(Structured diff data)
■ ■ ■ ■ ■
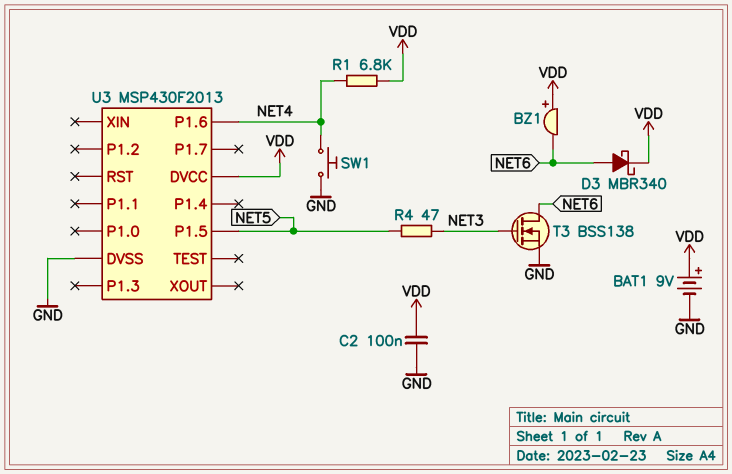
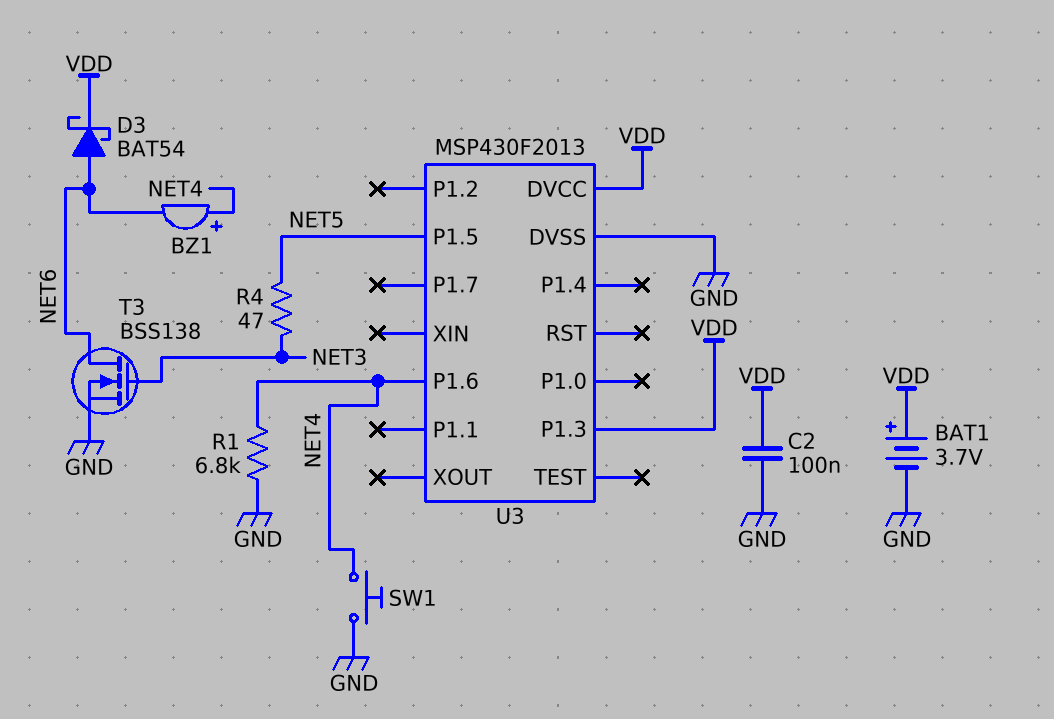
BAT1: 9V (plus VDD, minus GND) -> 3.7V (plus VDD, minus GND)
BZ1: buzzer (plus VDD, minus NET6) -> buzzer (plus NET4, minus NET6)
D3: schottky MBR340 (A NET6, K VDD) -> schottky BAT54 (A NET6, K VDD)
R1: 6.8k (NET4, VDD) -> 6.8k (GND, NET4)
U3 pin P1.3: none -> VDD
■ ■ ■ ■ ■
Your goal: Give the records again exactly, pictures left out.

Result:
BAT1: 9V (plus VDD, minus GND) -> 3.7V (plus VDD, minus GND)
BZ1: buzzer (plus VDD, minus NET6) -> buzzer (plus NET4, minus NET6)
D3: schottky MBR340 (A NET6, K VDD) -> schottky BAT54 (A NET6, K VDD)
R1: 6.8k (NET4, VDD) -> 6.8k (GND, NET4)
U3 pin P1.3: none -> VDD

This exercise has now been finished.